*Task statement*
Leave out the pictures, and reproduce exactly the lines from the line containing "orange carrot: 7 -> 4" through the final line of the entries.

Scene edit records
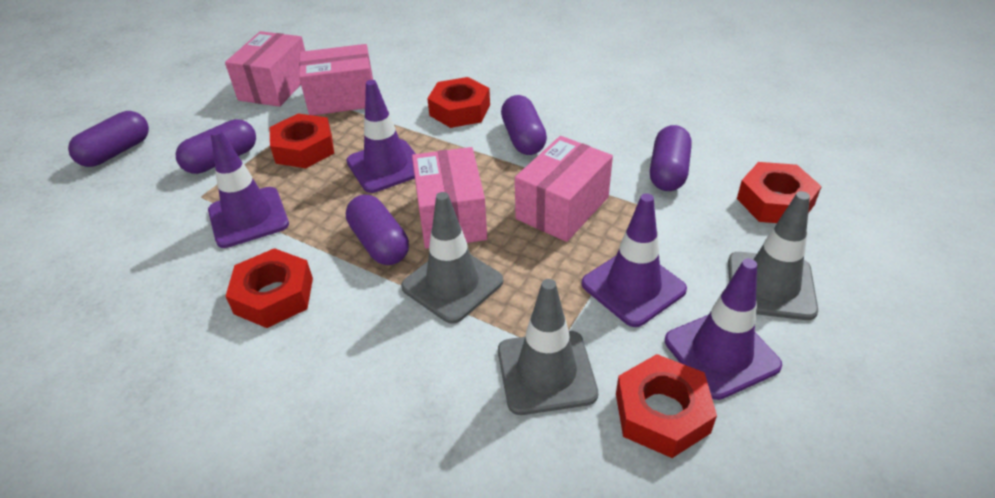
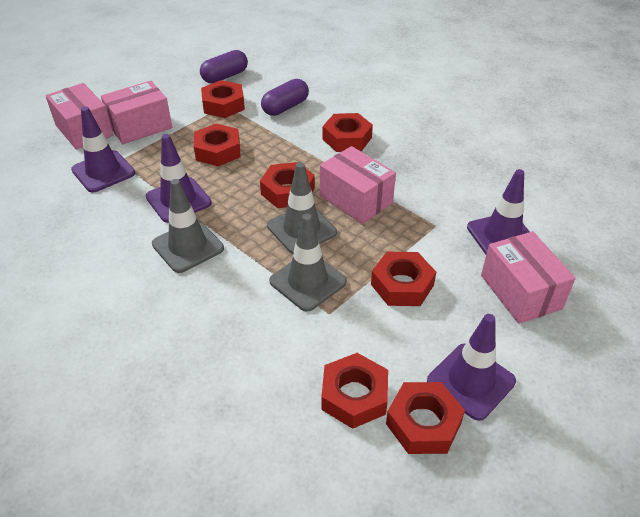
purple capsule: 5 -> 2
red nut: 5 -> 7

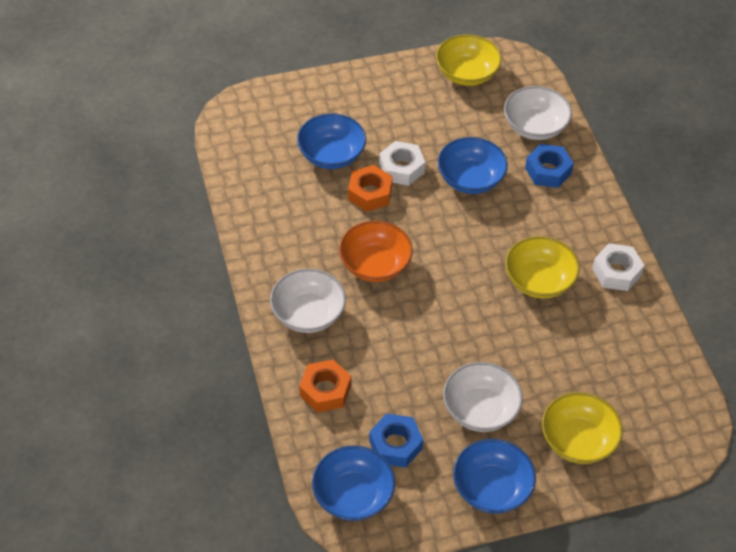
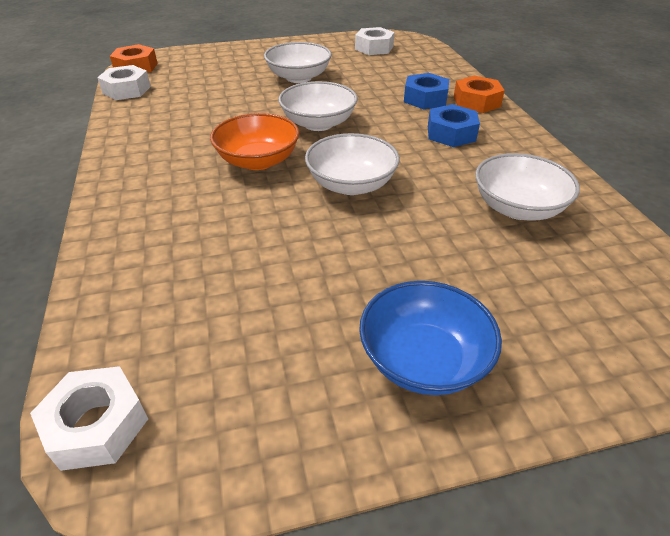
blue bowl: 4 -> 1
white bowl: 3 -> 4
white nut: 2 -> 3
yellow bowl: 3 -> 0

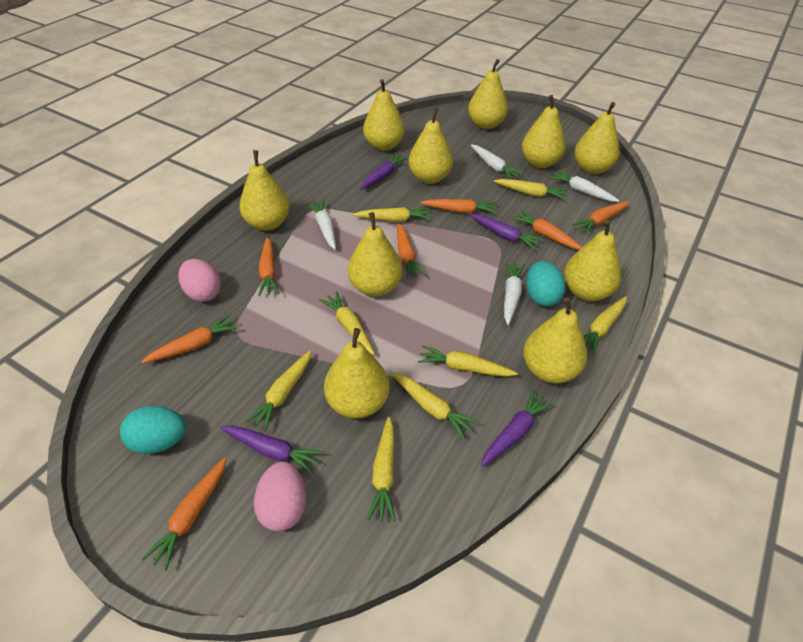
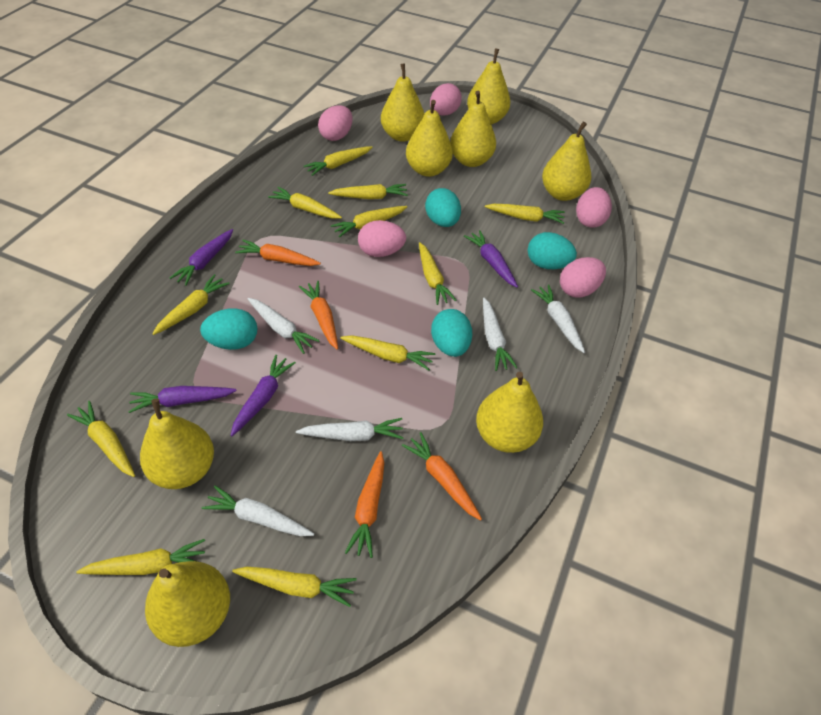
orange carrot: 7 -> 4
pink egg: 2 -> 5
turquoise egg: 2 -> 4
white carrot: 4 -> 5
yellow carrot: 8 -> 11
yellow pear: 10 -> 8

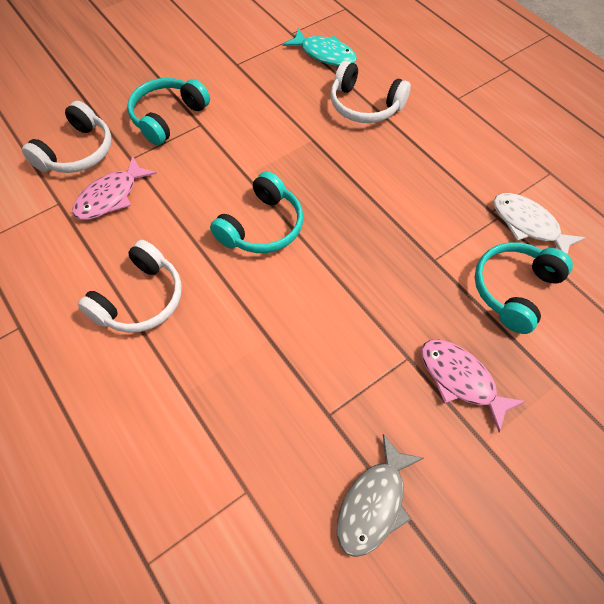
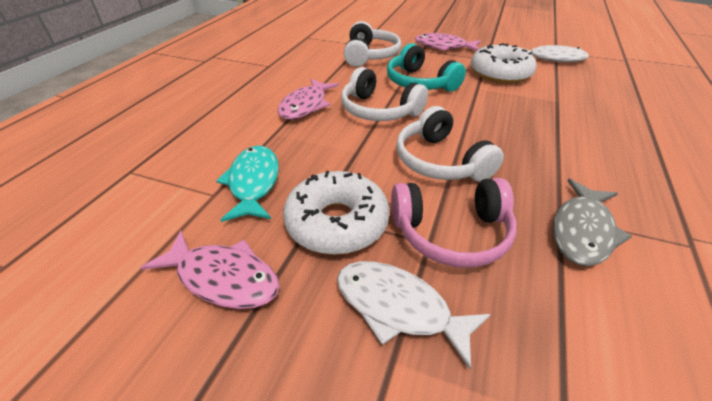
pink fish: 2 -> 3
pink headphones: 0 -> 1
turquoise headphones: 3 -> 1
white donut: 0 -> 2
white fish: 1 -> 2

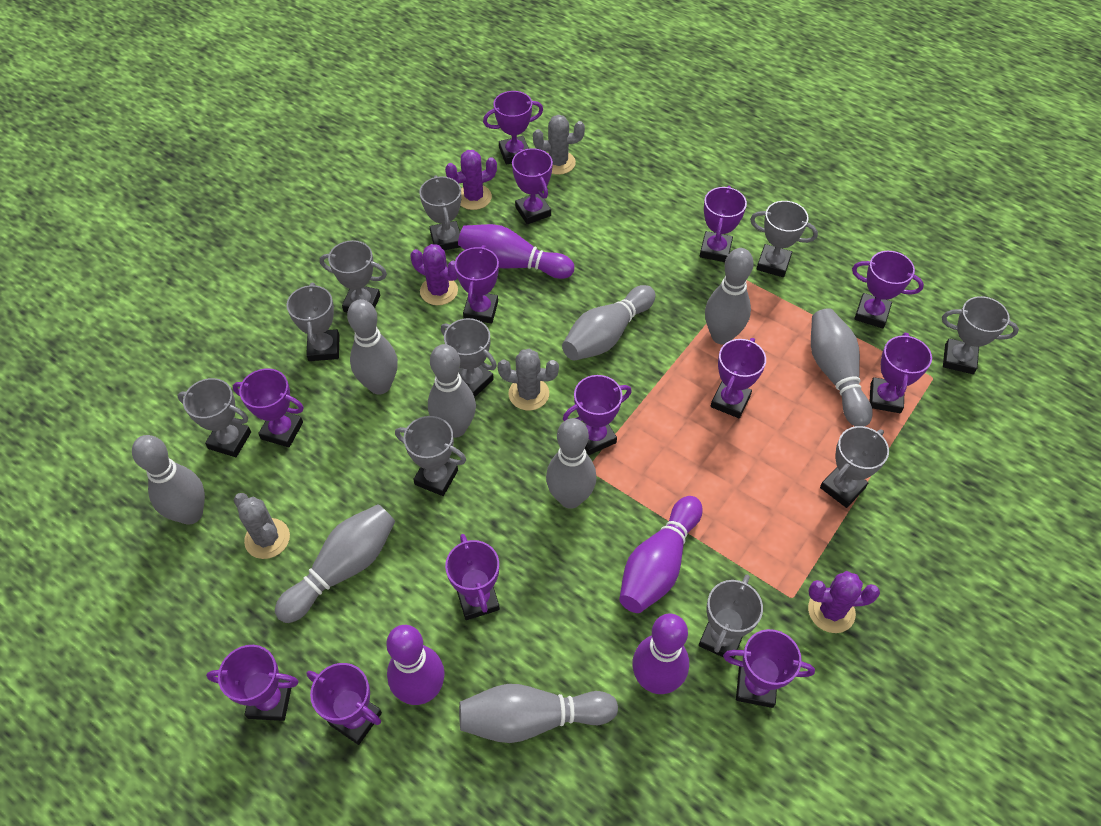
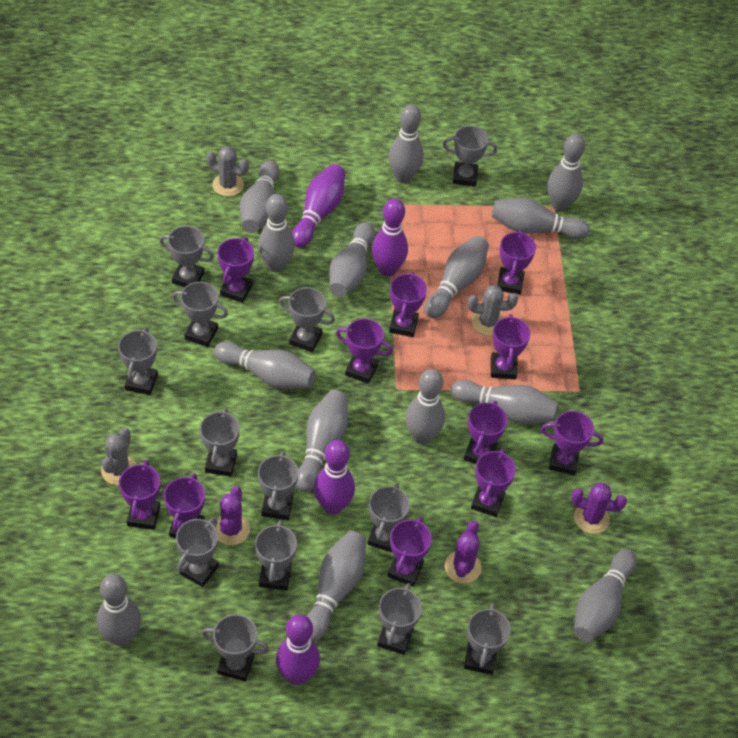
grey bowling pin: 9 -> 14
grey trophy: 10 -> 13
purple trophy: 13 -> 11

*Written answer*
orange carrot: 7 -> 4
pink egg: 2 -> 5
turquoise egg: 2 -> 4
white carrot: 4 -> 5
yellow carrot: 8 -> 11
yellow pear: 10 -> 8

pink fish: 2 -> 3
pink headphones: 0 -> 1
turquoise headphones: 3 -> 1
white donut: 0 -> 2
white fish: 1 -> 2

grey bowling pin: 9 -> 14
grey trophy: 10 -> 13
purple trophy: 13 -> 11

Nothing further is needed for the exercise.